++++ The input ++++

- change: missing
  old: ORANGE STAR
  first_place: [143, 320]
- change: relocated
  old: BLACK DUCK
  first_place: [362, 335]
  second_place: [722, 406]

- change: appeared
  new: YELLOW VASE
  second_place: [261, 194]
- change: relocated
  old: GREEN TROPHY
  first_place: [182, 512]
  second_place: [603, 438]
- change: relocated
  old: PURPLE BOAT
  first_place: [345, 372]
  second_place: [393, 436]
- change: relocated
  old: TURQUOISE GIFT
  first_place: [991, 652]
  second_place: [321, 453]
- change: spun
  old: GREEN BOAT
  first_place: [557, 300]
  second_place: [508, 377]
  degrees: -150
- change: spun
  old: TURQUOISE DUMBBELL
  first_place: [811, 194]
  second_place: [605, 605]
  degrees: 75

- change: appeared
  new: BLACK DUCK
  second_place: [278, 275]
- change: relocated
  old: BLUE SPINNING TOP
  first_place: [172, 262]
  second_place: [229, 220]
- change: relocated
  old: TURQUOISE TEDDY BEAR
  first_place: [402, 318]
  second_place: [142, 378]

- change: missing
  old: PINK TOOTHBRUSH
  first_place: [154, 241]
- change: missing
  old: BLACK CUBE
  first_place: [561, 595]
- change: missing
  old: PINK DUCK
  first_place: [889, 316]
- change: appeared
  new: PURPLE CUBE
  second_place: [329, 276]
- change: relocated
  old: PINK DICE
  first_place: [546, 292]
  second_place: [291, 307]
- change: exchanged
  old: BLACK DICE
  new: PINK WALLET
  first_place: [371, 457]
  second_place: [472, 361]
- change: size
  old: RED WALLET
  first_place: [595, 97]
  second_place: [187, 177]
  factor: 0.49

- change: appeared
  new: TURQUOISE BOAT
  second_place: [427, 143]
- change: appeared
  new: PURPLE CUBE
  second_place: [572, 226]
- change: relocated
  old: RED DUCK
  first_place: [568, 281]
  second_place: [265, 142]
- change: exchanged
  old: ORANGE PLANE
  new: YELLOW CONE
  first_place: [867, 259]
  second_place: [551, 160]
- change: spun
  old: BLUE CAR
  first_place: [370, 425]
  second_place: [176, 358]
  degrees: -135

++++

▸ **Exercise objective**:
Your job is to give the data above again exactly, in full.

▸ **Exercise output**:
- change: missing
  old: ORANGE STAR
  first_place: [143, 320]
- change: relocated
  old: BLACK DUCK
  first_place: [362, 335]
  second_place: [722, 406]

- change: appeared
  new: YELLOW VASE
  second_place: [261, 194]
- change: relocated
  old: GREEN TROPHY
  first_place: [182, 512]
  second_place: [603, 438]
- change: relocated
  old: PURPLE BOAT
  first_place: [345, 372]
  second_place: [393, 436]
- change: relocated
  old: TURQUOISE GIFT
  first_place: [991, 652]
  second_place: [321, 453]
- change: spun
  old: GREEN BOAT
  first_place: [557, 300]
  second_place: [508, 377]
  degrees: -150
- change: spun
  old: TURQUOISE DUMBBELL
  first_place: [811, 194]
  second_place: [605, 605]
  degrees: 75

- change: appeared
  new: BLACK DUCK
  second_place: [278, 275]
- change: relocated
  old: BLUE SPINNING TOP
  first_place: [172, 262]
  second_place: [229, 220]
- change: relocated
  old: TURQUOISE TEDDY BEAR
  first_place: [402, 318]
  second_place: [142, 378]

- change: missing
  old: PINK TOOTHBRUSH
  first_place: [154, 241]
- change: missing
  old: BLACK CUBE
  first_place: [561, 595]
- change: missing
  old: PINK DUCK
  first_place: [889, 316]
- change: appeared
  new: PURPLE CUBE
  second_place: [329, 276]
- change: relocated
  old: PINK DICE
  first_place: [546, 292]
  second_place: [291, 307]
- change: exchanged
  old: BLACK DICE
  new: PINK WALLET
  first_place: [371, 457]
  second_place: [472, 361]
- change: size
  old: RED WALLET
  first_place: [595, 97]
  second_place: [187, 177]
  factor: 0.49

- change: appeared
  new: TURQUOISE BOAT
  second_place: [427, 143]
- change: appeared
  new: PURPLE CUBE
  second_place: [572, 226]
- change: relocated
  old: RED DUCK
  first_place: [568, 281]
  second_place: [265, 142]
- change: exchanged
  old: ORANGE PLANE
  new: YELLOW CONE
  first_place: [867, 259]
  second_place: [551, 160]
- change: spun
  old: BLUE CAR
  first_place: [370, 425]
  second_place: [176, 358]
  degrees: -135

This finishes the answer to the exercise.